Omit the pictures, then reproduce every remaining record exactly.

(Exercise input):
BEGIN
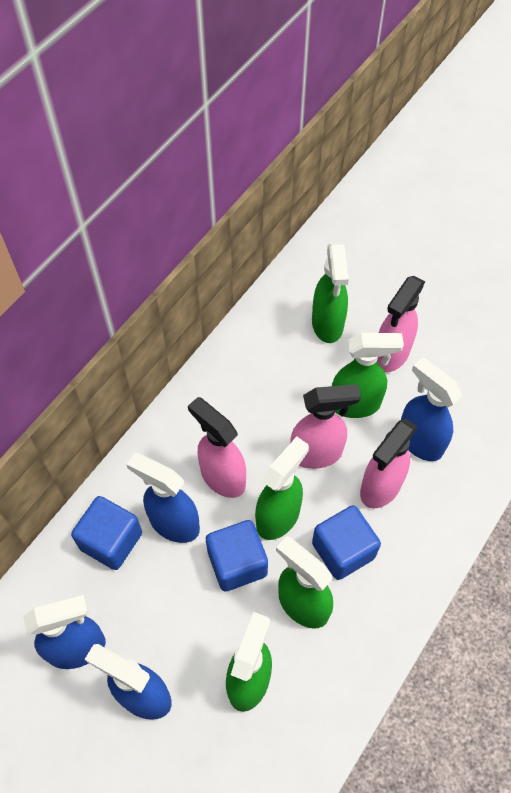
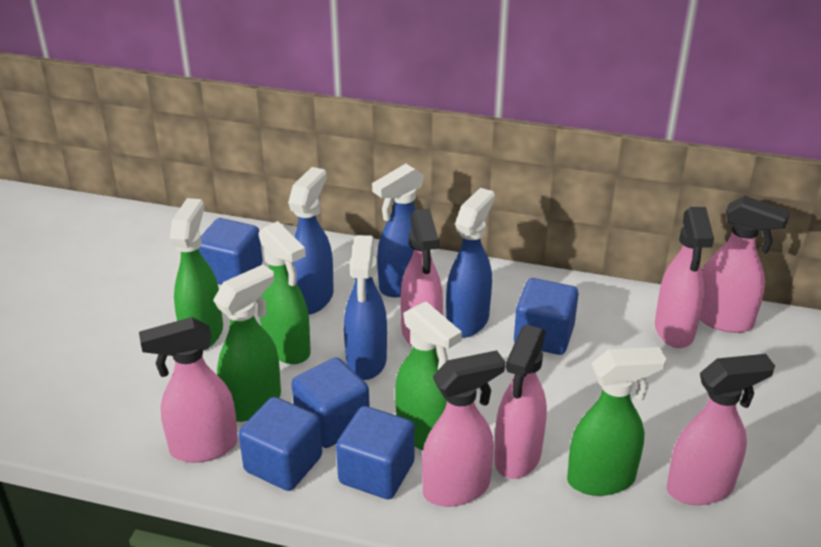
blue cube: 3 -> 5
pink spray bottle: 4 -> 7

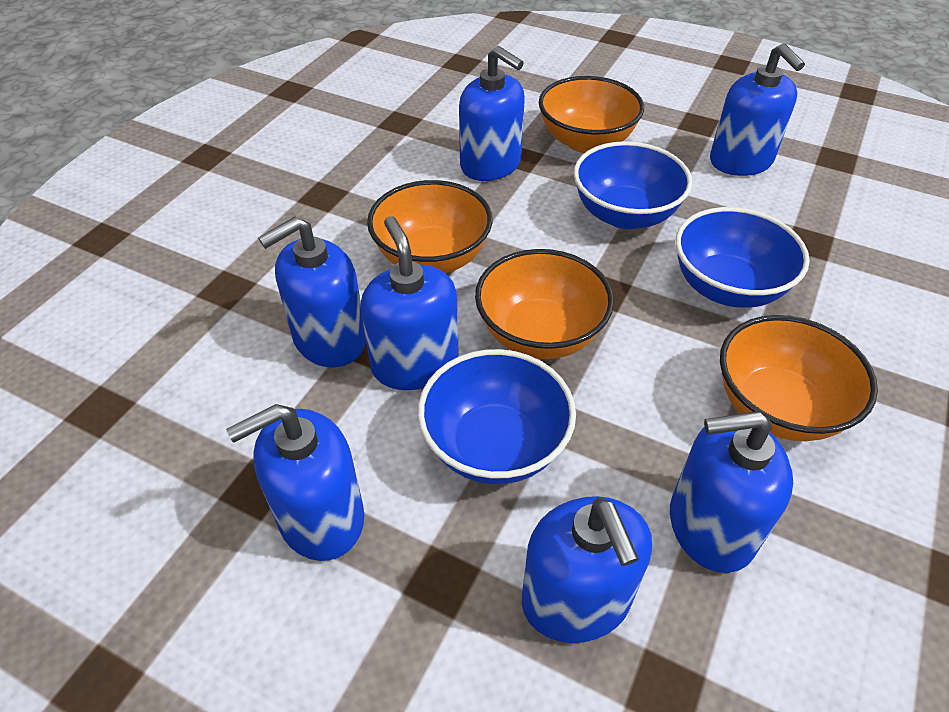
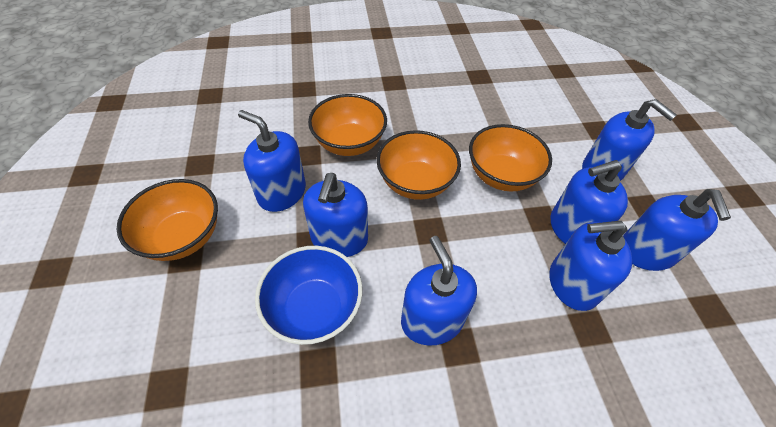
blue bowl: 3 -> 1

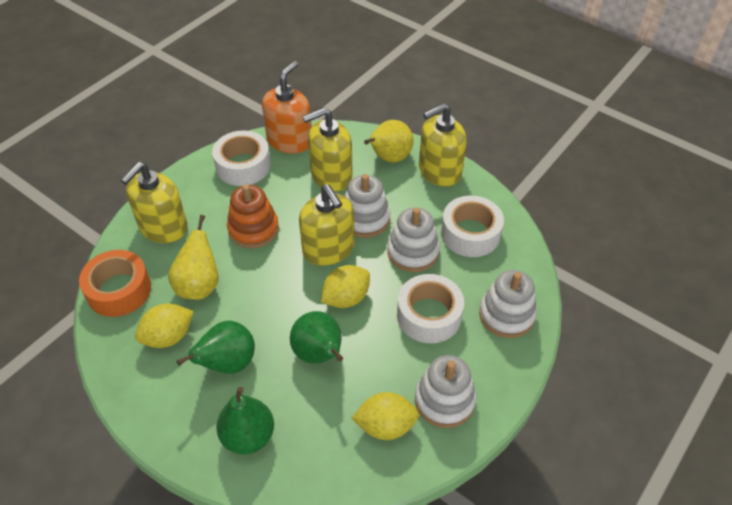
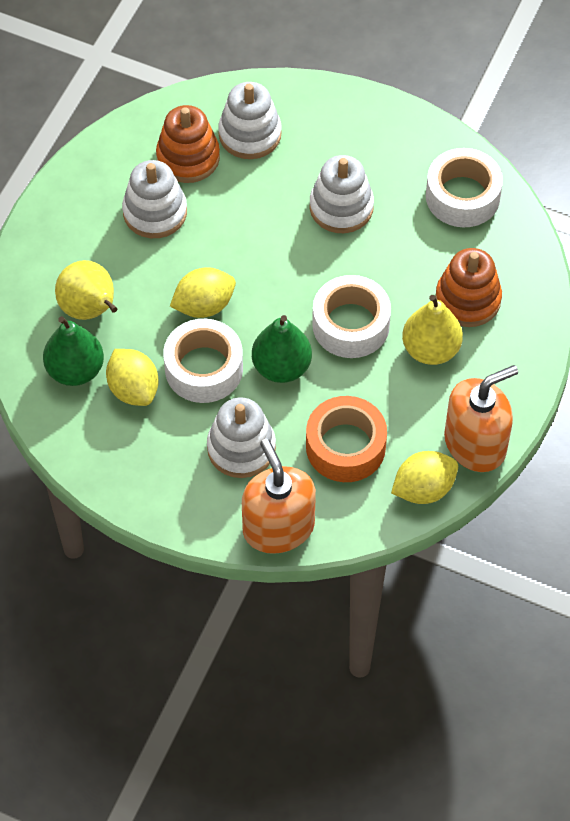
green pear: 3 -> 2
orange soap dispenser: 1 -> 2
orange stacking toy: 1 -> 2
yellow soap dispenser: 4 -> 0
END
(Exercise output):
blue cube: 3 -> 5
pink spray bottle: 4 -> 7

blue bowl: 3 -> 1

green pear: 3 -> 2
orange soap dispenser: 1 -> 2
orange stacking toy: 1 -> 2
yellow soap dispenser: 4 -> 0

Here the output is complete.